▶ DIRECTIONS: For each line below that includes the string "minus", show the whole line.

Edit tracking data
================================
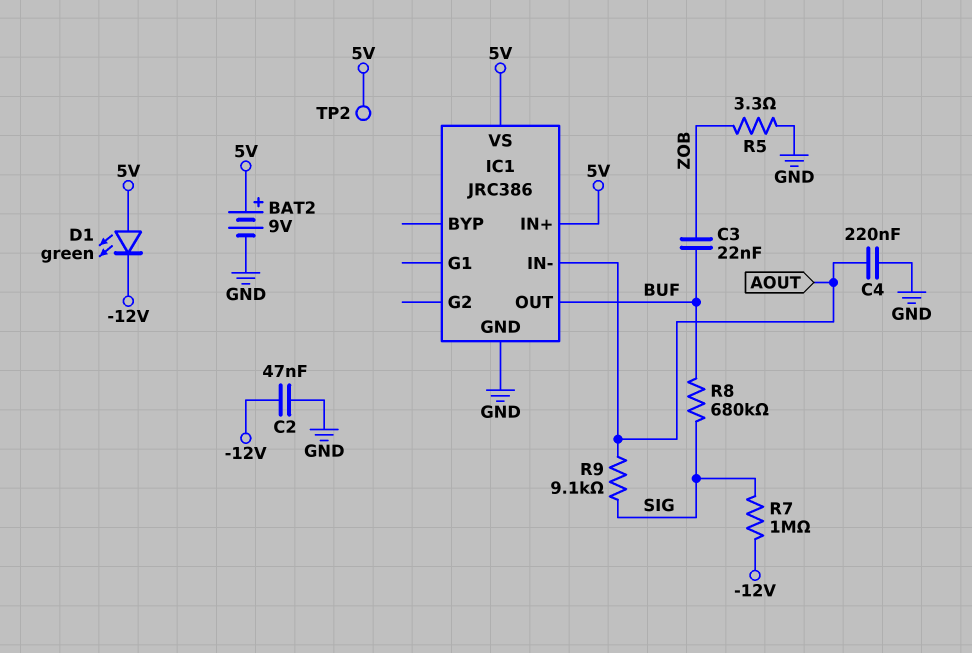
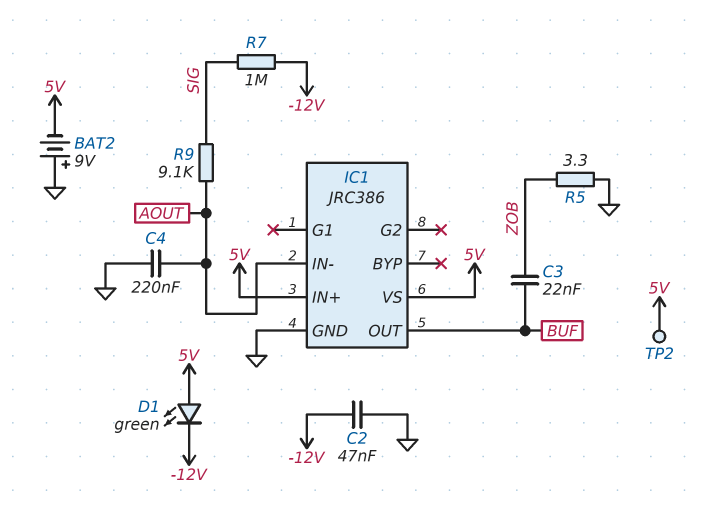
BAT2: 9V (plus 5V, minus GND) -> 9V (plus GND, minus 5V)
R8: 680k (BUF, SIG) -> none

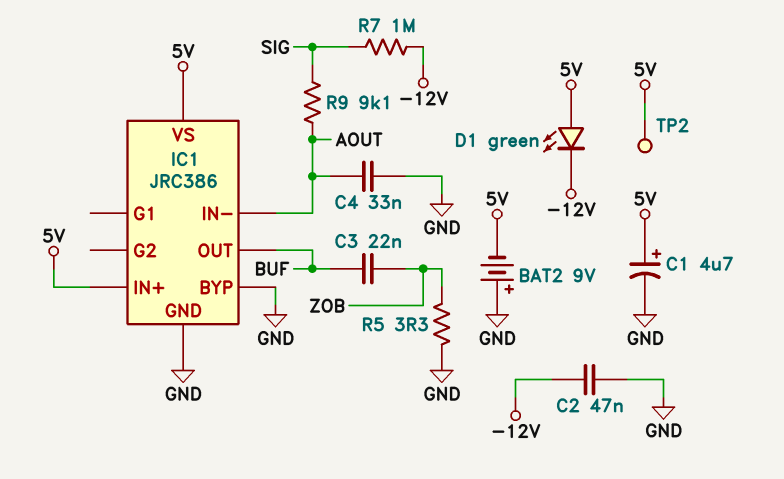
C1: none -> 4.7uF (plus 5V, minus GND)
C4: 220nF (AOUT, GND) -> 33nF (AOUT, GND)
IC1 pin BYP: none -> GND

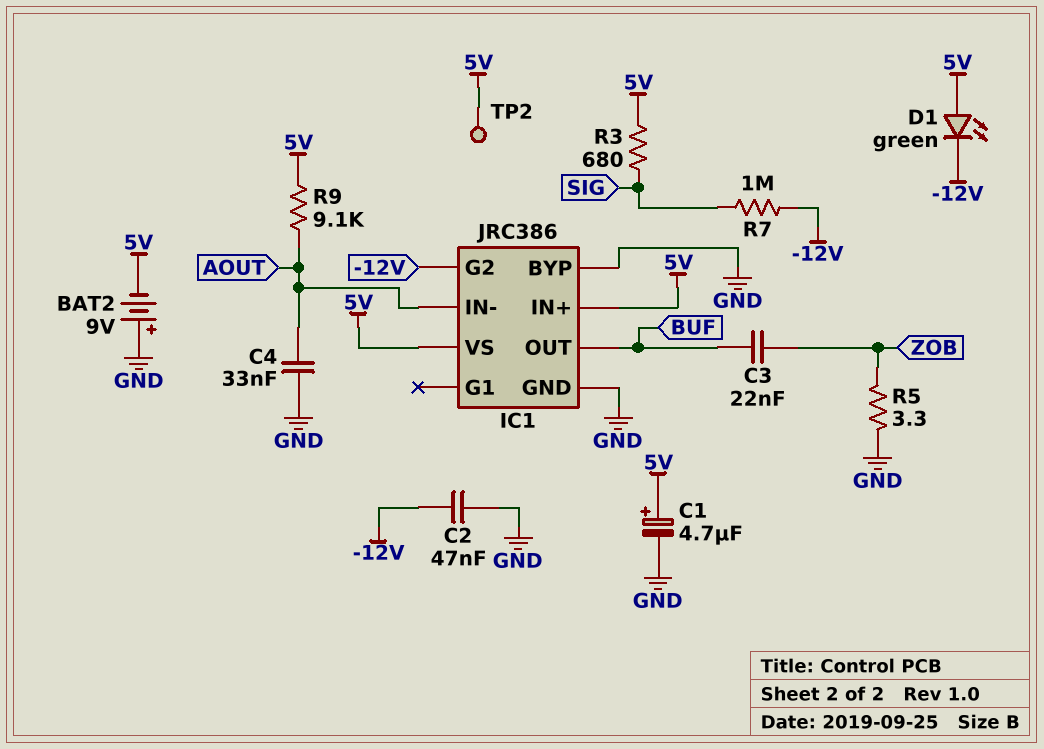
IC1 pin G2: none -> -12V
R3: none -> 680 (5V, SIG)
R9: 9.1k (AOUT, SIG) -> 9.1k (5V, AOUT)

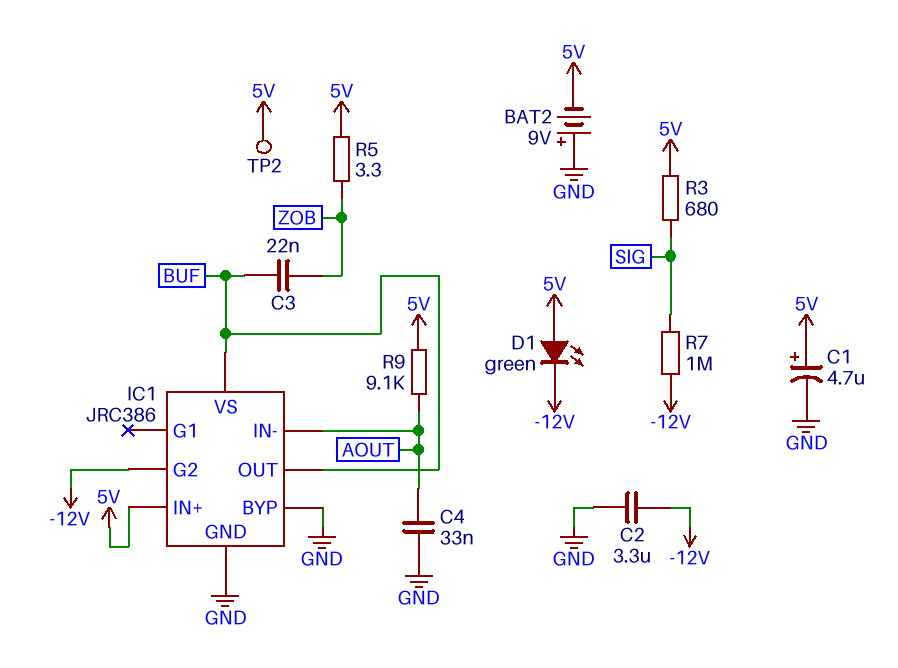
C2: 47nF (-12V, GND) -> 3.3uF (-12V, GND)
IC1 pin VS: 5V -> BUF
R5: 3.3 (GND, ZOB) -> 3.3 (5V, ZOB)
================================
▶ TASK SOLUTION:
BAT2: 9V (plus 5V, minus GND) -> 9V (plus GND, minus 5V)
C1: none -> 4.7uF (plus 5V, minus GND)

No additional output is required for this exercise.